> **Aim of the exercise**: In the material below, find the line with "camera: 50 degrees left, 0 degrees up" and the line with "(507, 211) = (321, 234): none -> black tree", then output those two lines and every line between them, exactly.

> **Information given**:
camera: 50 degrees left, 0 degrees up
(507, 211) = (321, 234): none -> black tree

...

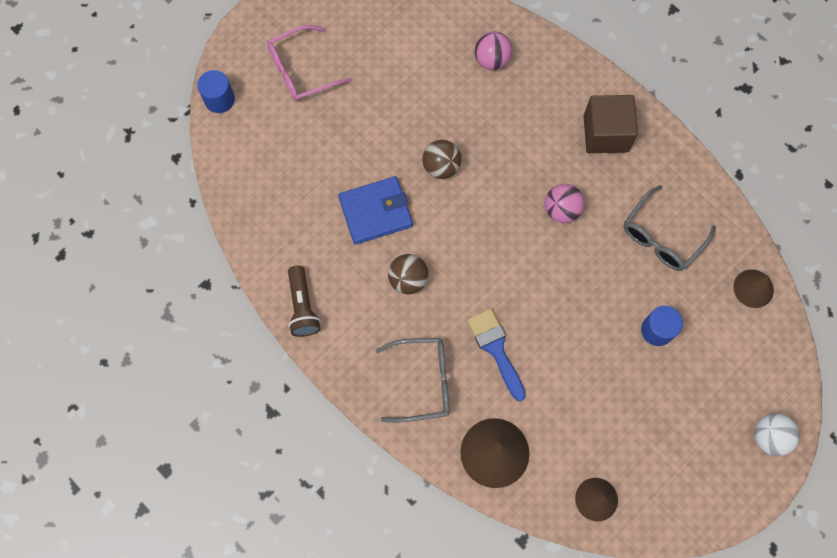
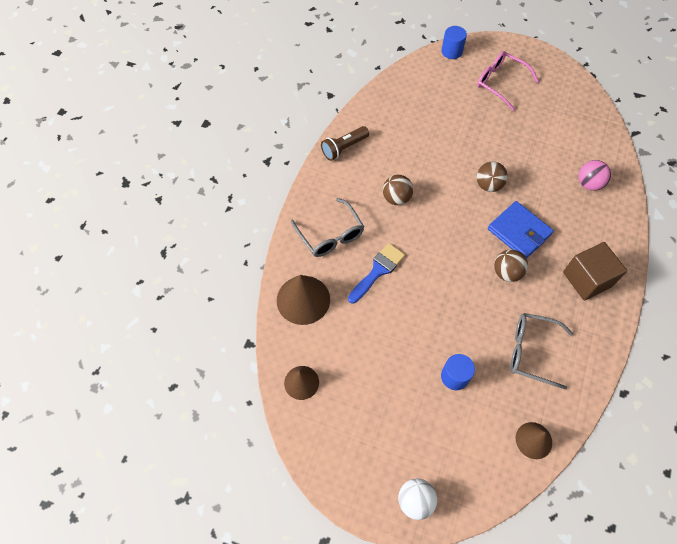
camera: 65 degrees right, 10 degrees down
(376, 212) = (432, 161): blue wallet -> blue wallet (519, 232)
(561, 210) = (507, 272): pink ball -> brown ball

> **Completed task**:
camera: 50 degrees left, 0 degrees up
(507, 211) = (321, 234): none -> black tree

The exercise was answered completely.